What you are asked to do =>
Can you transcribe every record below exactly as it appears?

+---+

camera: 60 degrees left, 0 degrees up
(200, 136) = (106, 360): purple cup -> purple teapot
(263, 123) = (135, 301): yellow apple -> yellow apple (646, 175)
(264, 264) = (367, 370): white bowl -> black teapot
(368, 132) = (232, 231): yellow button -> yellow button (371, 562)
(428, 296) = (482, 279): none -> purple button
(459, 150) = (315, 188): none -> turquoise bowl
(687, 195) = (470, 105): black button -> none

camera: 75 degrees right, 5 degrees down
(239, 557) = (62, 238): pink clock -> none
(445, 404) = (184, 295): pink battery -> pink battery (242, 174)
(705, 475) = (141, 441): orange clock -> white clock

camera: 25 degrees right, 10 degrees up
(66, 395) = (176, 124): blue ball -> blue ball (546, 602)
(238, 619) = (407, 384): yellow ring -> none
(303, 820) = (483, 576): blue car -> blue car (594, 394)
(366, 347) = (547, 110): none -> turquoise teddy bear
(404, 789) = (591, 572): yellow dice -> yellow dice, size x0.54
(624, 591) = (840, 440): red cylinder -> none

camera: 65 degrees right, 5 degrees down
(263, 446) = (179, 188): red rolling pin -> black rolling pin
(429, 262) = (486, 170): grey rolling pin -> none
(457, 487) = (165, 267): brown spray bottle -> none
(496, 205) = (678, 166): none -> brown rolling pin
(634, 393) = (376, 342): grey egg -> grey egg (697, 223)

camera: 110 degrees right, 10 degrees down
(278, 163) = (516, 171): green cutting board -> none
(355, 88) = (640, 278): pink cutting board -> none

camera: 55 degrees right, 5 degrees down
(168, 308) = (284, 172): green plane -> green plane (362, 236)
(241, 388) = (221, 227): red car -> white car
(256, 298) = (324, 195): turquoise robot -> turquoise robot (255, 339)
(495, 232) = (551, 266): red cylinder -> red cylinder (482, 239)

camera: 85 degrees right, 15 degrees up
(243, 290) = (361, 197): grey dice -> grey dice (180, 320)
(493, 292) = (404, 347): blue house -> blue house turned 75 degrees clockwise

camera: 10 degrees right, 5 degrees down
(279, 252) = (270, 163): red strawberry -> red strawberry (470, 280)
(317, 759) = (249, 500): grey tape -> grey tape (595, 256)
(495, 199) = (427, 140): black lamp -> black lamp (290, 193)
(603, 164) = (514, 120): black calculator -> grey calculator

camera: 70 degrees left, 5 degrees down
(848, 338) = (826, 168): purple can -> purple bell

+---+

Solution to the problem =>
camera: 60 degrees left, 0 degrees up
(200, 136) = (106, 360): purple cup -> purple teapot
(263, 123) = (135, 301): yellow apple -> yellow apple (646, 175)
(264, 264) = (367, 370): white bowl -> black teapot
(368, 132) = (232, 231): yellow button -> yellow button (371, 562)
(428, 296) = (482, 279): none -> purple button
(459, 150) = (315, 188): none -> turquoise bowl
(687, 195) = (470, 105): black button -> none

camera: 75 degrees right, 5 degrees down
(239, 557) = (62, 238): pink clock -> none
(445, 404) = (184, 295): pink battery -> pink battery (242, 174)
(705, 475) = (141, 441): orange clock -> white clock

camera: 25 degrees right, 10 degrees up
(66, 395) = (176, 124): blue ball -> blue ball (546, 602)
(238, 619) = (407, 384): yellow ring -> none
(303, 820) = (483, 576): blue car -> blue car (594, 394)
(366, 347) = (547, 110): none -> turquoise teddy bear
(404, 789) = (591, 572): yellow dice -> yellow dice, size x0.54
(624, 591) = (840, 440): red cylinder -> none

camera: 65 degrees right, 5 degrees down
(263, 446) = (179, 188): red rolling pin -> black rolling pin
(429, 262) = (486, 170): grey rolling pin -> none
(457, 487) = (165, 267): brown spray bottle -> none
(496, 205) = (678, 166): none -> brown rolling pin
(634, 393) = (376, 342): grey egg -> grey egg (697, 223)

camera: 110 degrees right, 10 degrees down
(278, 163) = (516, 171): green cutting board -> none
(355, 88) = (640, 278): pink cutting board -> none

camera: 55 degrees right, 5 degrees down
(168, 308) = (284, 172): green plane -> green plane (362, 236)
(241, 388) = (221, 227): red car -> white car
(256, 298) = (324, 195): turquoise robot -> turquoise robot (255, 339)
(495, 232) = (551, 266): red cylinder -> red cylinder (482, 239)

camera: 85 degrees right, 15 degrees up
(243, 290) = (361, 197): grey dice -> grey dice (180, 320)
(493, 292) = (404, 347): blue house -> blue house turned 75 degrees clockwise

camera: 10 degrees right, 5 degrees down
(279, 252) = (270, 163): red strawberry -> red strawberry (470, 280)
(317, 759) = (249, 500): grey tape -> grey tape (595, 256)
(495, 199) = (427, 140): black lamp -> black lamp (290, 193)
(603, 164) = (514, 120): black calculator -> grey calculator

camera: 70 degrees left, 5 degrees down
(848, 338) = (826, 168): purple can -> purple bell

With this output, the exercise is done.